▶ [Work to be completed]:
For the data below, please report each line where the word "boat" is found.

· · ·

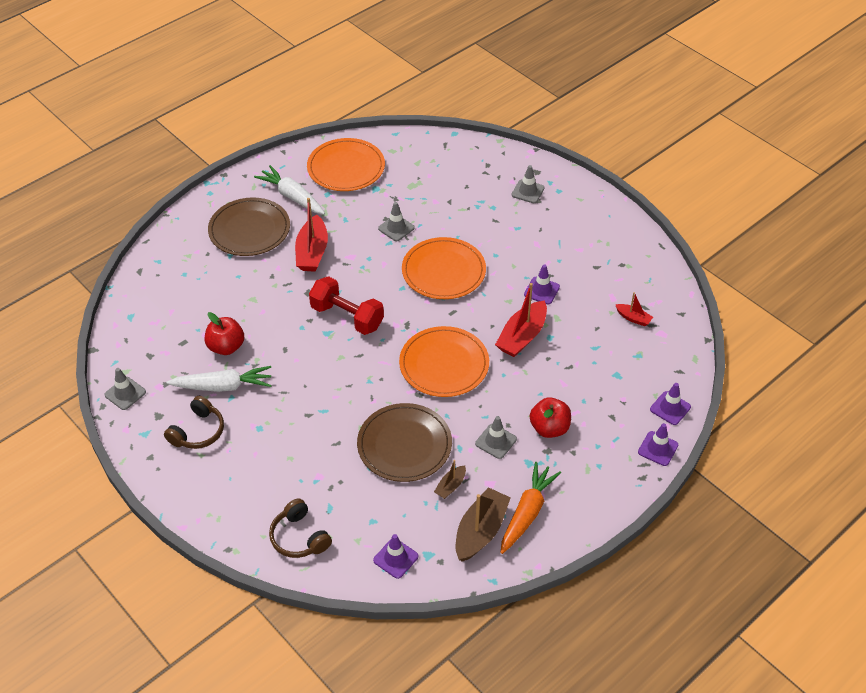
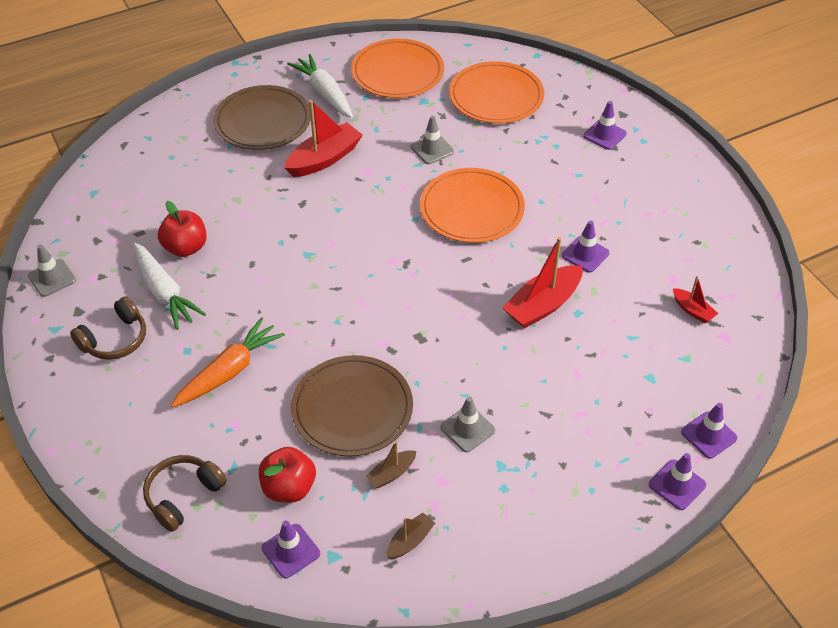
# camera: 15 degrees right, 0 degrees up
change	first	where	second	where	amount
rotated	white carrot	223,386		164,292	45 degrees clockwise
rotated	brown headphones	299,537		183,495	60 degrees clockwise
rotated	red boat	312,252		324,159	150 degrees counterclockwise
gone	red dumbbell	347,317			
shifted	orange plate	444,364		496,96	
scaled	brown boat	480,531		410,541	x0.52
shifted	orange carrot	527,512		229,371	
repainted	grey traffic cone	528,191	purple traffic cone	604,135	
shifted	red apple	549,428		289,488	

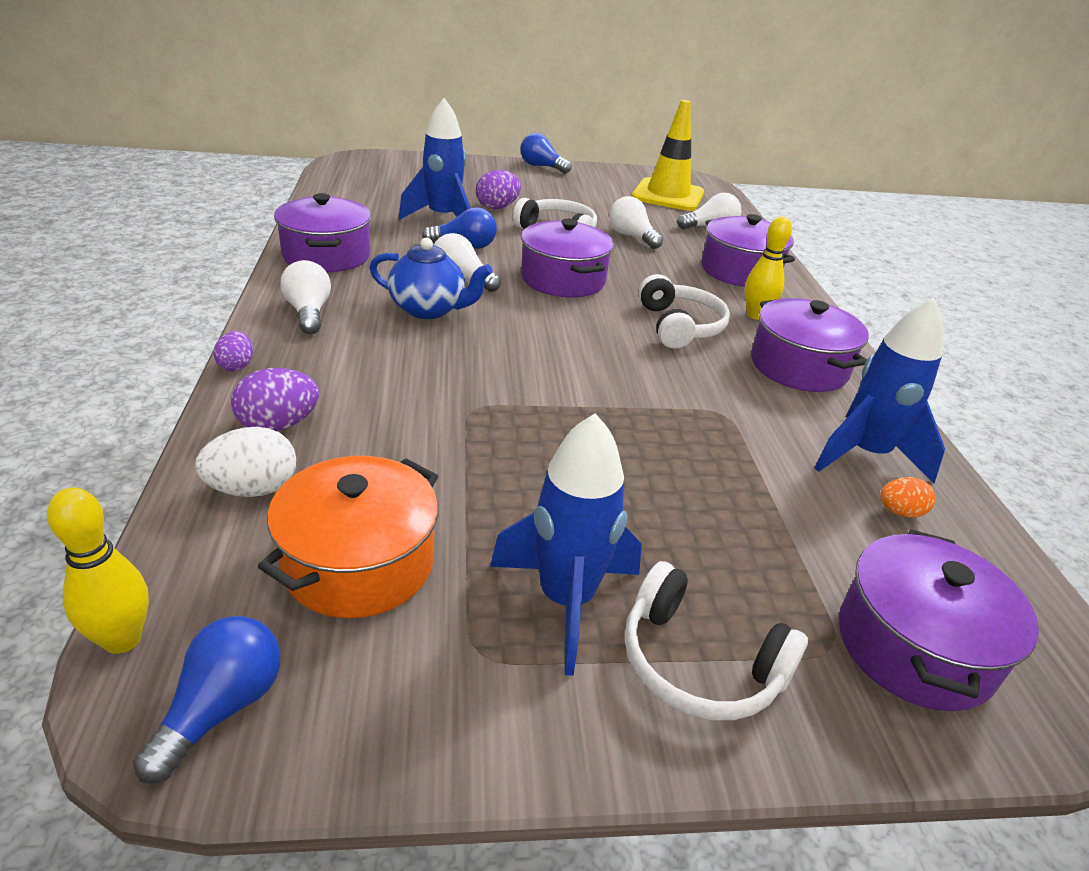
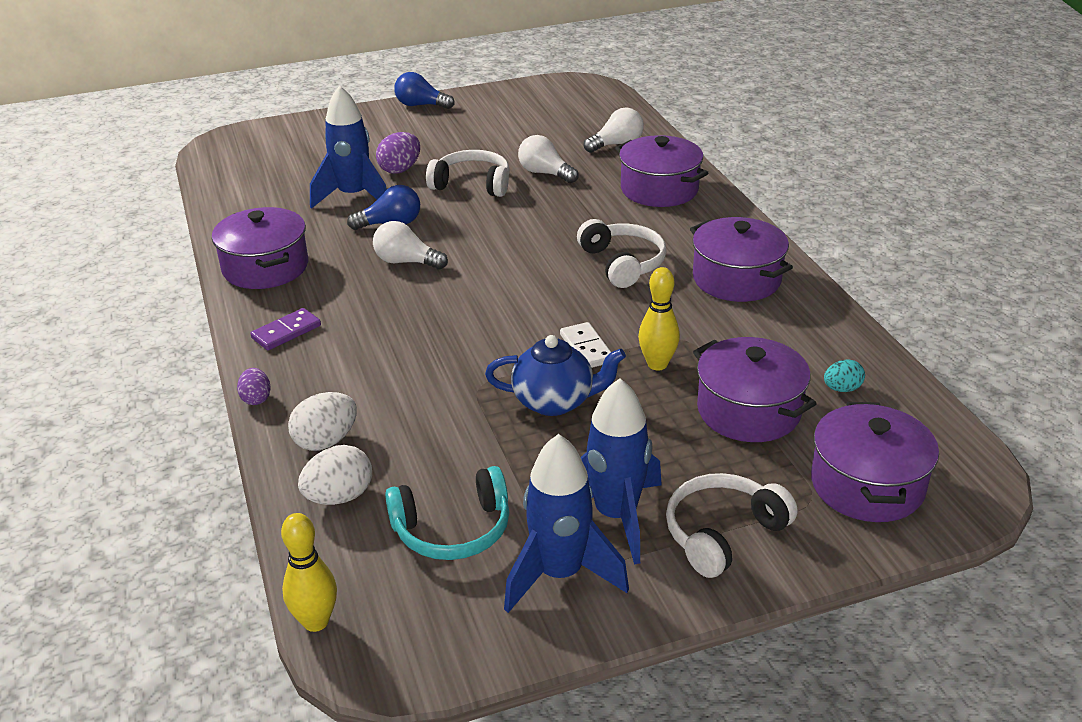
# camera: 10 degrees left, 0 degrees up
change	first	where	second	where	amount
gone	blue light bulb	222,708			
repainted	purple egg	278,425	white egg	326,441	
swapped	orange pot	359,563	turquoise headphones	453,529	
swapped	white light bulb	308,312	purple domino	286,332	
shifted	blue teapot	429,309		554,401	
shifted	purple pot	563,279		748,411	
rotated	white headphones	699,663		723,533	120 degrees clockwise
gone	yellow traffic cone	668,195			
shifted	yellow bowling pin	756,315		657,364	
shifted	blue rocket	865,455		560,574	
repainted	orange egg	900,512	turquoise egg	842,389	
new			white domino	586,348	

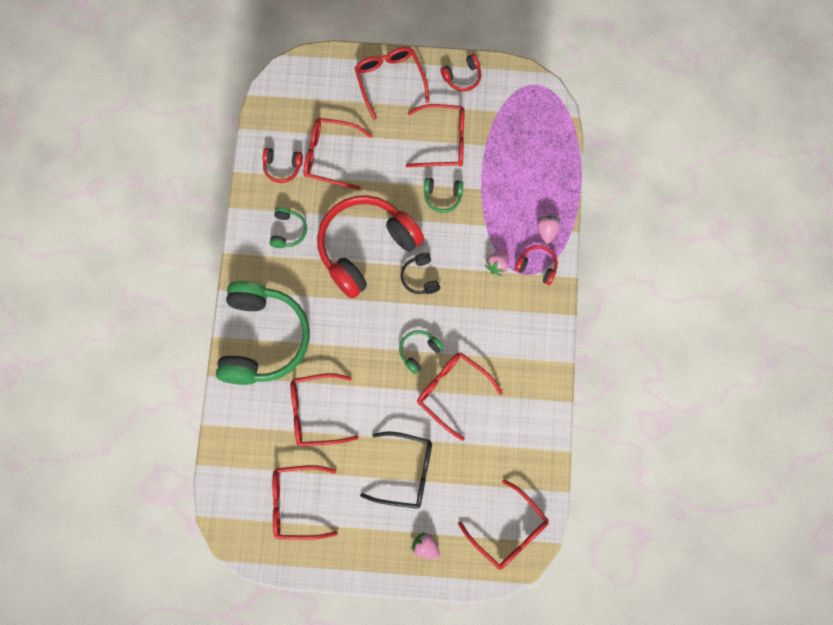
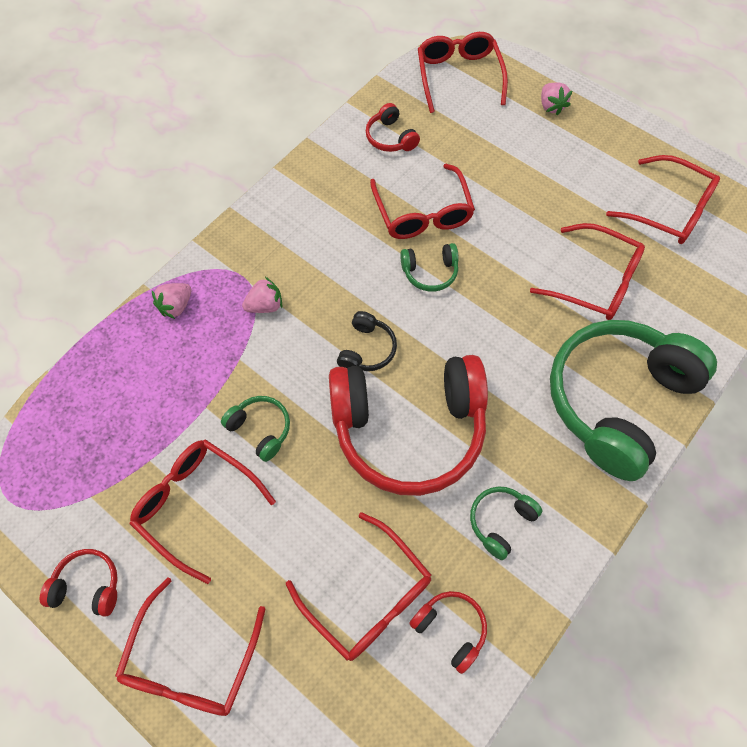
# camera: 145 degrees left, 10 degrees down
change	first	where	second	where	amount
gone	black glasses	406,472			
shifted	red headphones	537,266		390,138	

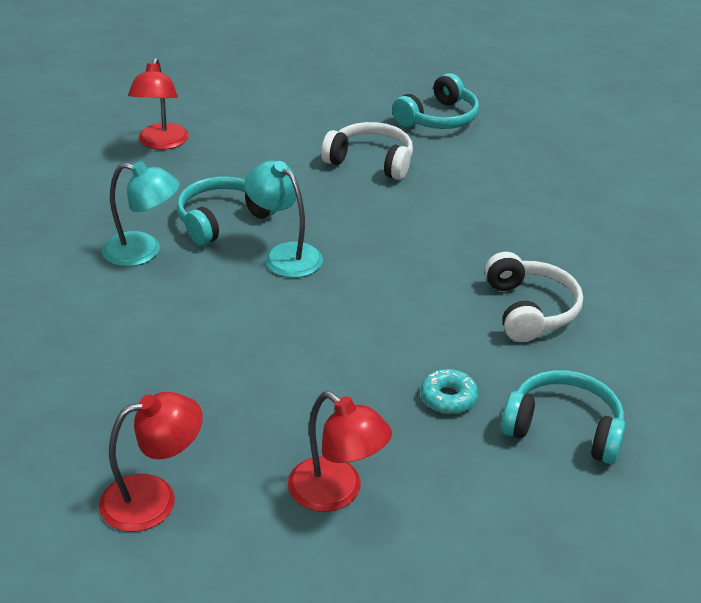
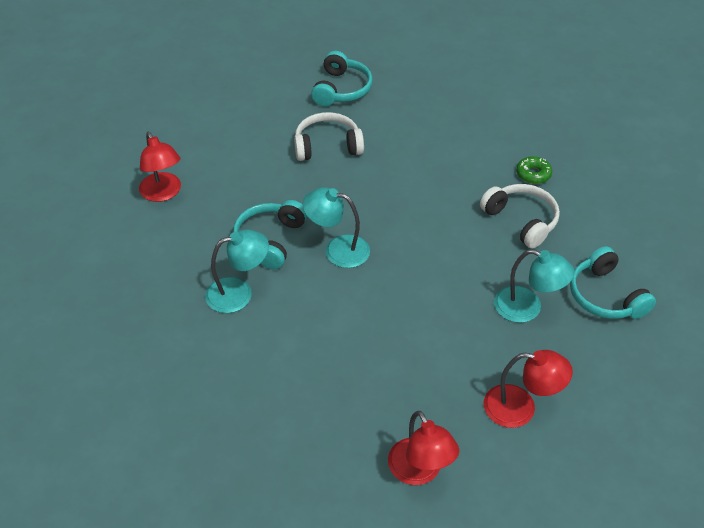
# camera: 30 degrees left, 10 degrees up
change	first	where	second	where	amount
rotated	red lamp	154,498		420,471	120 degrees clockwise
swapped	turquoise donut	448,398	turquoise lamp	527,308	
rotated	turquoise headphones	564,428		605,296	105 degrees counterclockwise
new			green donut	533,174	

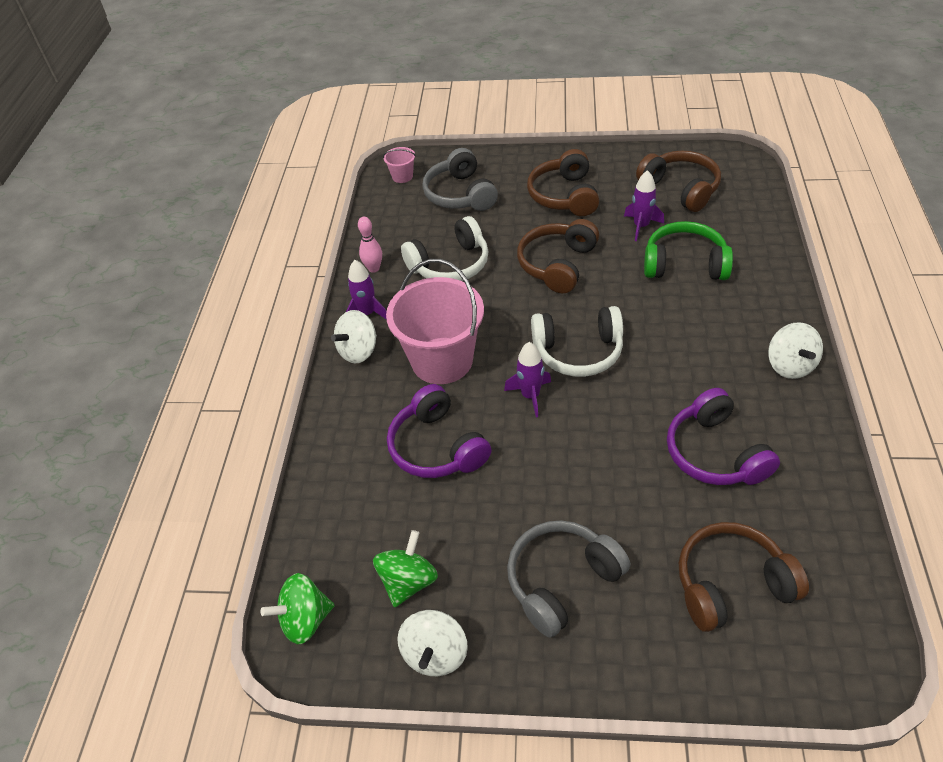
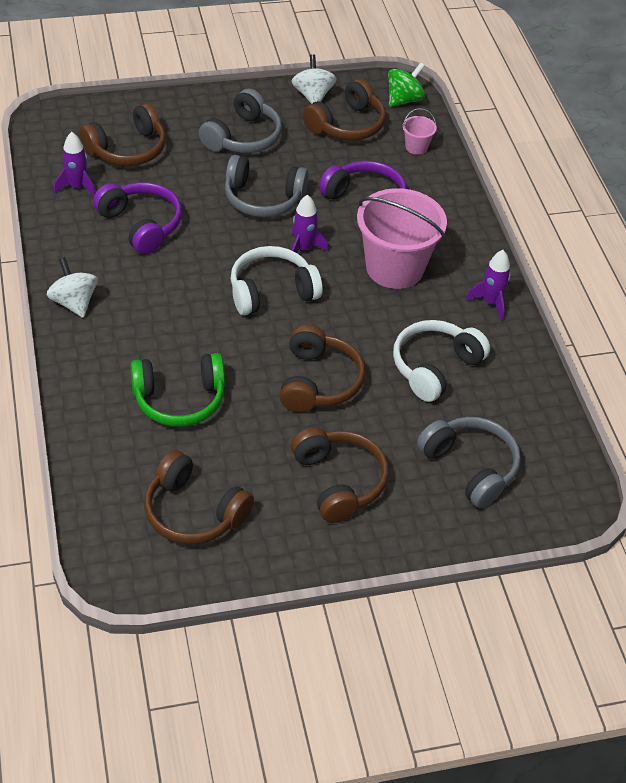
# camera: 155 degrees right, 0 degrees up
change	first	where	second	where	amount
gone	white spinning top	358,351			
gone	pink bowling pin	374,268			
swapped	green spinning top	408,581	brown headphones	347,125	
shifted	pink bucket	402,176		416,147	
shifted	purple rocket	641,226		77,186	
new			grey headphones	263,199	

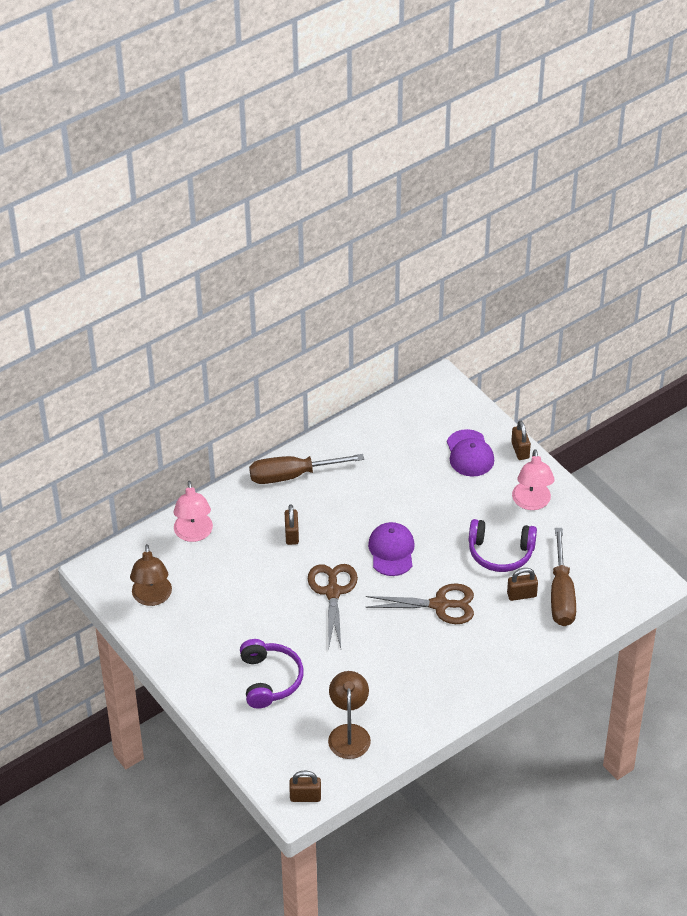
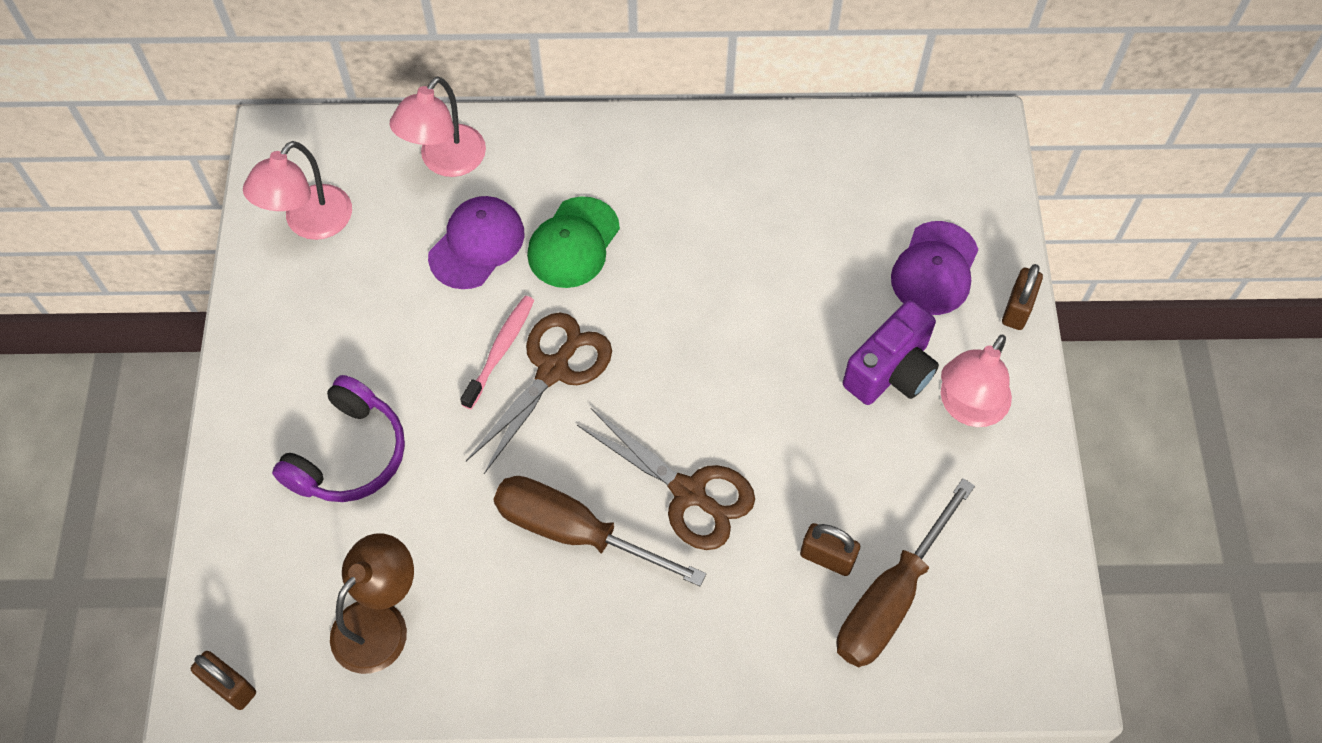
# camera: 35 degrees right, 15 degrees up
change	first	where	second	where	amount
repainted	brown lamp	152,597	pink lamp	310,223	
shifted	brown screwdriver	291,475		573,531	
swapped	brown padlock	292,534	green cap	573,243	
shifted	purple cap	391,551		477,244	
gone	purple headphones	500,552			
new			pink toothbrush	500,350	
new			purple camera	891,371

· · ·

▶ [Written solution]:
rotated	red boat	312,252		324,159	150 degrees counterclockwise
scaled	brown boat	480,531		410,541	x0.52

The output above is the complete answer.